◆ What to do: Print out the full listing, exactly.

◆ Records supplied:

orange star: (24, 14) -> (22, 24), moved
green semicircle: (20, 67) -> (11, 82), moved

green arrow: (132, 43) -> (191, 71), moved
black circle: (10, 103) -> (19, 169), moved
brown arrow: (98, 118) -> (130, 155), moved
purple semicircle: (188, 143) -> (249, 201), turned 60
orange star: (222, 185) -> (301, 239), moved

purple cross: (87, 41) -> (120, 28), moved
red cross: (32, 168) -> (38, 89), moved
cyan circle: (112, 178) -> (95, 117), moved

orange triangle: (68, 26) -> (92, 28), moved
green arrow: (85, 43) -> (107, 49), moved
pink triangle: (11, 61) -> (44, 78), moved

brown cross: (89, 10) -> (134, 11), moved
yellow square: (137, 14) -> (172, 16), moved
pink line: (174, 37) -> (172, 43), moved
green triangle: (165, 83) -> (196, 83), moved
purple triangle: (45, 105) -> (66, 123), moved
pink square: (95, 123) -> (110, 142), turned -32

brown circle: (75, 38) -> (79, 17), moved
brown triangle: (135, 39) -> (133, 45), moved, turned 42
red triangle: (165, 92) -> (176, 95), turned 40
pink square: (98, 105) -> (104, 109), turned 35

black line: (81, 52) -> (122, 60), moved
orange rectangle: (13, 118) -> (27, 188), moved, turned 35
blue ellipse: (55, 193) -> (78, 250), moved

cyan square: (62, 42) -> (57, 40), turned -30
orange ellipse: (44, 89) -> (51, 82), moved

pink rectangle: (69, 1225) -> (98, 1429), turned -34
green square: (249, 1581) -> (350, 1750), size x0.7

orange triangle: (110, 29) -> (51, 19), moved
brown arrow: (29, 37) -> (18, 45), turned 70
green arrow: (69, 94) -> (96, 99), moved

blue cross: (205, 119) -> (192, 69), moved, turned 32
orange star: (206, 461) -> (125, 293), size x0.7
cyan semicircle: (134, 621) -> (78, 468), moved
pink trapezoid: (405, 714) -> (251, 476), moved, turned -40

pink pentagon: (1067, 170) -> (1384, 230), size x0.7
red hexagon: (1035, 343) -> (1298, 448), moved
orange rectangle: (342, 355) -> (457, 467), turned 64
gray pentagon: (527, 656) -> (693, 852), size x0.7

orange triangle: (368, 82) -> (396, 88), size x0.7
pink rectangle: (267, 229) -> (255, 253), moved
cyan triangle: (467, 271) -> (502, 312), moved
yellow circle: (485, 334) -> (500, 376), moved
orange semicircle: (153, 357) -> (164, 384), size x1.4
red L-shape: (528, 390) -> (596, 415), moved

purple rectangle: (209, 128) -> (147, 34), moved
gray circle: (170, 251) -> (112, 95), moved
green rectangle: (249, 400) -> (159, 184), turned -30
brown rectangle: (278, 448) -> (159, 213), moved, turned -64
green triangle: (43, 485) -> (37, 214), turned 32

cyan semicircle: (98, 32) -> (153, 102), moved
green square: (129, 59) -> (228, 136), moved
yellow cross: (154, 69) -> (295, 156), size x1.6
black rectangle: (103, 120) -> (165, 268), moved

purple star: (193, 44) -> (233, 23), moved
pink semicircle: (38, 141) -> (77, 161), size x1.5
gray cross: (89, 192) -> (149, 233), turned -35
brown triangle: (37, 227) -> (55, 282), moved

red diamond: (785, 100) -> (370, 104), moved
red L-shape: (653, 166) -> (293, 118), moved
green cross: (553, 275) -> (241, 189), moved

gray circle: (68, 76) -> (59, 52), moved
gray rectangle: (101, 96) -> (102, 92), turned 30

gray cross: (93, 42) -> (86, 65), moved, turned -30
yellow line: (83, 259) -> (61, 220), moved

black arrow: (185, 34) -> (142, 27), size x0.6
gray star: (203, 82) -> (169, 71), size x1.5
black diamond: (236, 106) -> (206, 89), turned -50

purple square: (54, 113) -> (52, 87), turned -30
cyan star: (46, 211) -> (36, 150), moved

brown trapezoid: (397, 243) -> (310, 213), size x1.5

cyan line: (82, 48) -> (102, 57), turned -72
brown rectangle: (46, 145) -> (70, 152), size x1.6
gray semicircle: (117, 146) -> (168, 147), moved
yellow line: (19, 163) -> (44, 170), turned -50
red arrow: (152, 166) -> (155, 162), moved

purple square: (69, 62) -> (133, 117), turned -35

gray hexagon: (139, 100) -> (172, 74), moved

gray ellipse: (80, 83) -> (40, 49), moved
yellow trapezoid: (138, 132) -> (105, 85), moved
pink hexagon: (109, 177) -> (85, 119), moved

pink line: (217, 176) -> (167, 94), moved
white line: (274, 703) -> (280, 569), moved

◆ Answer:
orange star: (24, 14) -> (22, 24), moved
green semicircle: (20, 67) -> (11, 82), moved

green arrow: (132, 43) -> (191, 71), moved
black circle: (10, 103) -> (19, 169), moved
brown arrow: (98, 118) -> (130, 155), moved
purple semicircle: (188, 143) -> (249, 201), turned 60
orange star: (222, 185) -> (301, 239), moved

purple cross: (87, 41) -> (120, 28), moved
red cross: (32, 168) -> (38, 89), moved
cyan circle: (112, 178) -> (95, 117), moved

orange triangle: (68, 26) -> (92, 28), moved
green arrow: (85, 43) -> (107, 49), moved
pink triangle: (11, 61) -> (44, 78), moved

brown cross: (89, 10) -> (134, 11), moved
yellow square: (137, 14) -> (172, 16), moved
pink line: (174, 37) -> (172, 43), moved
green triangle: (165, 83) -> (196, 83), moved
purple triangle: (45, 105) -> (66, 123), moved
pink square: (95, 123) -> (110, 142), turned -32

brown circle: (75, 38) -> (79, 17), moved
brown triangle: (135, 39) -> (133, 45), moved, turned 42
red triangle: (165, 92) -> (176, 95), turned 40
pink square: (98, 105) -> (104, 109), turned 35

black line: (81, 52) -> (122, 60), moved
orange rectangle: (13, 118) -> (27, 188), moved, turned 35
blue ellipse: (55, 193) -> (78, 250), moved

cyan square: (62, 42) -> (57, 40), turned -30
orange ellipse: (44, 89) -> (51, 82), moved

pink rectangle: (69, 1225) -> (98, 1429), turned -34
green square: (249, 1581) -> (350, 1750), size x0.7

orange triangle: (110, 29) -> (51, 19), moved
brown arrow: (29, 37) -> (18, 45), turned 70
green arrow: (69, 94) -> (96, 99), moved

blue cross: (205, 119) -> (192, 69), moved, turned 32
orange star: (206, 461) -> (125, 293), size x0.7
cyan semicircle: (134, 621) -> (78, 468), moved
pink trapezoid: (405, 714) -> (251, 476), moved, turned -40

pink pentagon: (1067, 170) -> (1384, 230), size x0.7
red hexagon: (1035, 343) -> (1298, 448), moved
orange rectangle: (342, 355) -> (457, 467), turned 64
gray pentagon: (527, 656) -> (693, 852), size x0.7

orange triangle: (368, 82) -> (396, 88), size x0.7
pink rectangle: (267, 229) -> (255, 253), moved
cyan triangle: (467, 271) -> (502, 312), moved
yellow circle: (485, 334) -> (500, 376), moved
orange semicircle: (153, 357) -> (164, 384), size x1.4
red L-shape: (528, 390) -> (596, 415), moved

purple rectangle: (209, 128) -> (147, 34), moved
gray circle: (170, 251) -> (112, 95), moved
green rectangle: (249, 400) -> (159, 184), turned -30
brown rectangle: (278, 448) -> (159, 213), moved, turned -64
green triangle: (43, 485) -> (37, 214), turned 32

cyan semicircle: (98, 32) -> (153, 102), moved
green square: (129, 59) -> (228, 136), moved
yellow cross: (154, 69) -> (295, 156), size x1.6
black rectangle: (103, 120) -> (165, 268), moved

purple star: (193, 44) -> (233, 23), moved
pink semicircle: (38, 141) -> (77, 161), size x1.5
gray cross: (89, 192) -> (149, 233), turned -35
brown triangle: (37, 227) -> (55, 282), moved

red diamond: (785, 100) -> (370, 104), moved
red L-shape: (653, 166) -> (293, 118), moved
green cross: (553, 275) -> (241, 189), moved

gray circle: (68, 76) -> (59, 52), moved
gray rectangle: (101, 96) -> (102, 92), turned 30

gray cross: (93, 42) -> (86, 65), moved, turned -30
yellow line: (83, 259) -> (61, 220), moved

black arrow: (185, 34) -> (142, 27), size x0.6
gray star: (203, 82) -> (169, 71), size x1.5
black diamond: (236, 106) -> (206, 89), turned -50

purple square: (54, 113) -> (52, 87), turned -30
cyan star: (46, 211) -> (36, 150), moved

brown trapezoid: (397, 243) -> (310, 213), size x1.5

cyan line: (82, 48) -> (102, 57), turned -72
brown rectangle: (46, 145) -> (70, 152), size x1.6
gray semicircle: (117, 146) -> (168, 147), moved
yellow line: (19, 163) -> (44, 170), turned -50
red arrow: (152, 166) -> (155, 162), moved

purple square: (69, 62) -> (133, 117), turned -35

gray hexagon: (139, 100) -> (172, 74), moved

gray ellipse: (80, 83) -> (40, 49), moved
yellow trapezoid: (138, 132) -> (105, 85), moved
pink hexagon: (109, 177) -> (85, 119), moved

pink line: (217, 176) -> (167, 94), moved
white line: (274, 703) -> (280, 569), moved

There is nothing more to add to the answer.